*** Block opens ***
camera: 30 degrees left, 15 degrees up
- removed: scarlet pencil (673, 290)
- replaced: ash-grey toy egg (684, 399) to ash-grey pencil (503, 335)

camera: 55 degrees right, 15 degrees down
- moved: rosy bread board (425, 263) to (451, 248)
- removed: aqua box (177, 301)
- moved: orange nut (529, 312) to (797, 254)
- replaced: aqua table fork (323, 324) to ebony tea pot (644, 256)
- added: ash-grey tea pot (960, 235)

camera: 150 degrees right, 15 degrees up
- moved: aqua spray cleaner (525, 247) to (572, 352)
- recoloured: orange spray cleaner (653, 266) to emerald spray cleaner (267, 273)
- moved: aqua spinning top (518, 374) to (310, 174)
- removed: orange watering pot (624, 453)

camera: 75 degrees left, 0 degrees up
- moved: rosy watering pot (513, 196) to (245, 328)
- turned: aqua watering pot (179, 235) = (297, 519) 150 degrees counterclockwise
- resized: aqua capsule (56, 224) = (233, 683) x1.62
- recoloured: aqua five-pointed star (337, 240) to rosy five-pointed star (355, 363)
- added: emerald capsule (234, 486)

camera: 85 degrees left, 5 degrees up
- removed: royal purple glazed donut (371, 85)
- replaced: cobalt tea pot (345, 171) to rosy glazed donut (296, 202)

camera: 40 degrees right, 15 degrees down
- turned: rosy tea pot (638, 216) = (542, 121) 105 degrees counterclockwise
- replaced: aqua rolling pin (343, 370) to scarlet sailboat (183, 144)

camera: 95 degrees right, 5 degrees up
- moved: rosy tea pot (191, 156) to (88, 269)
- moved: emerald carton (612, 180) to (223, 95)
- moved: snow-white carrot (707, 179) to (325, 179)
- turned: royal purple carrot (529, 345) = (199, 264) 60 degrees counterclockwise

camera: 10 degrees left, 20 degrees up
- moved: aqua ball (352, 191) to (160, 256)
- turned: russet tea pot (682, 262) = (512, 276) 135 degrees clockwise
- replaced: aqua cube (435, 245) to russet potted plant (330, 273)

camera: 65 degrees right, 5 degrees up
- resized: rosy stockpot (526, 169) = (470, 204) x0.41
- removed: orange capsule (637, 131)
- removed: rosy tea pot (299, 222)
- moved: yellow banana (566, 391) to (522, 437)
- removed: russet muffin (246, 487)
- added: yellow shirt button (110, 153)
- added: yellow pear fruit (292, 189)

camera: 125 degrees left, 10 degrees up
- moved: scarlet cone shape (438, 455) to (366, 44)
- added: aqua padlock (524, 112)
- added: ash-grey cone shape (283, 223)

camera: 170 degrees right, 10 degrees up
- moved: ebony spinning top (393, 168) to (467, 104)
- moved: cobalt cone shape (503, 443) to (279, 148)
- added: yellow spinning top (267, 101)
*** Block closes ***
--- ABOUT THIS TASK ---
Of the entries above, repeat exactly the lines between the line with "camera: 75 degrees left, 0 degrees up" and the line with "camera: 170 degrees right, 10 degrees up", inclusive, and no others.

--- COMPLETED TASK ---
camera: 75 degrees left, 0 degrees up
- moved: rosy watering pot (513, 196) to (245, 328)
- turned: aqua watering pot (179, 235) = (297, 519) 150 degrees counterclockwise
- resized: aqua capsule (56, 224) = (233, 683) x1.62
- recoloured: aqua five-pointed star (337, 240) to rosy five-pointed star (355, 363)
- added: emerald capsule (234, 486)

camera: 85 degrees left, 5 degrees up
- removed: royal purple glazed donut (371, 85)
- replaced: cobalt tea pot (345, 171) to rosy glazed donut (296, 202)

camera: 40 degrees right, 15 degrees down
- turned: rosy tea pot (638, 216) = (542, 121) 105 degrees counterclockwise
- replaced: aqua rolling pin (343, 370) to scarlet sailboat (183, 144)

camera: 95 degrees right, 5 degrees up
- moved: rosy tea pot (191, 156) to (88, 269)
- moved: emerald carton (612, 180) to (223, 95)
- moved: snow-white carrot (707, 179) to (325, 179)
- turned: royal purple carrot (529, 345) = (199, 264) 60 degrees counterclockwise

camera: 10 degrees left, 20 degrees up
- moved: aqua ball (352, 191) to (160, 256)
- turned: russet tea pot (682, 262) = (512, 276) 135 degrees clockwise
- replaced: aqua cube (435, 245) to russet potted plant (330, 273)

camera: 65 degrees right, 5 degrees up
- resized: rosy stockpot (526, 169) = (470, 204) x0.41
- removed: orange capsule (637, 131)
- removed: rosy tea pot (299, 222)
- moved: yellow banana (566, 391) to (522, 437)
- removed: russet muffin (246, 487)
- added: yellow shirt button (110, 153)
- added: yellow pear fruit (292, 189)

camera: 125 degrees left, 10 degrees up
- moved: scarlet cone shape (438, 455) to (366, 44)
- added: aqua padlock (524, 112)
- added: ash-grey cone shape (283, 223)

camera: 170 degrees right, 10 degrees up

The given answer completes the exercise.